§ Job:
In the records below, the line with "(386, 470) = (514, 178): purple" opens the range and the line with "(568, 240) = (365, 416): black" closes it; print that range exactly and nothing else.

§ Records supplied:
****************

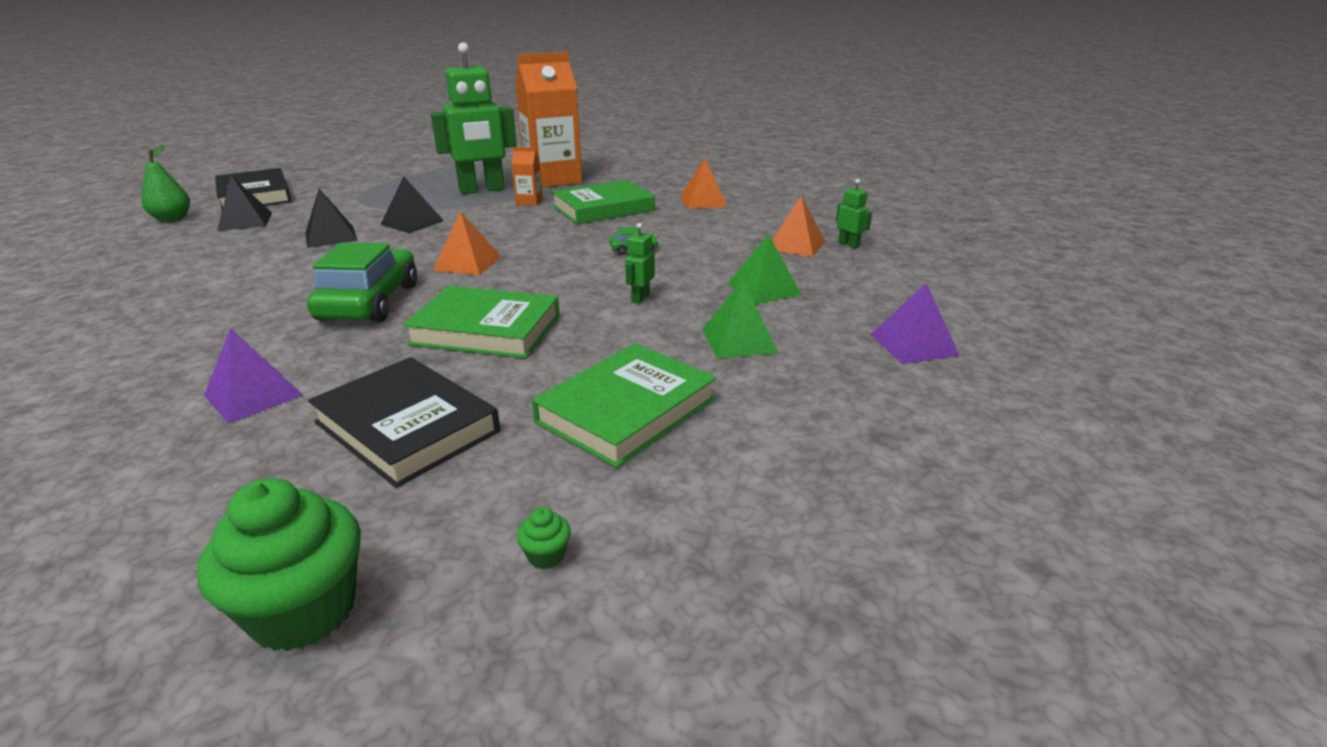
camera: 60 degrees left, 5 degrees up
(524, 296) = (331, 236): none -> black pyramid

****************

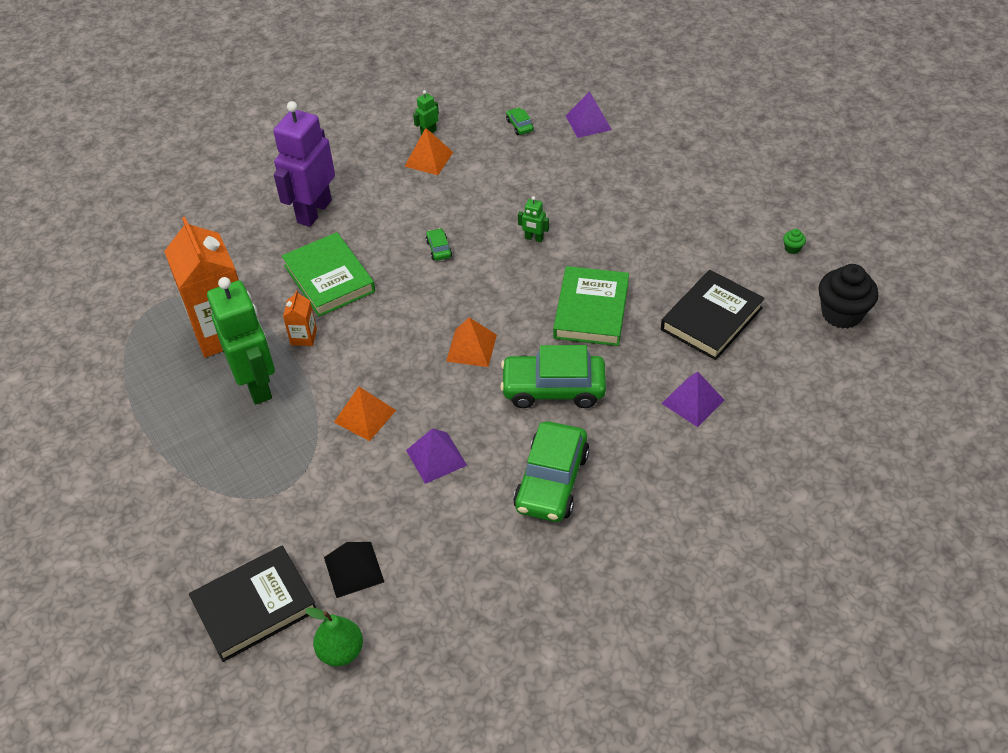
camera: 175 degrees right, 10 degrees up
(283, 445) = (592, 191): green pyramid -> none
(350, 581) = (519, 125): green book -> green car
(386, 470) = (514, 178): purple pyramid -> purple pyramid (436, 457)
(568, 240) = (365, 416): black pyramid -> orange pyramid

****************

§ Solution for this problem:
(386, 470) = (514, 178): purple pyramid -> purple pyramid (436, 457)
(568, 240) = (365, 416): black pyramid -> orange pyramid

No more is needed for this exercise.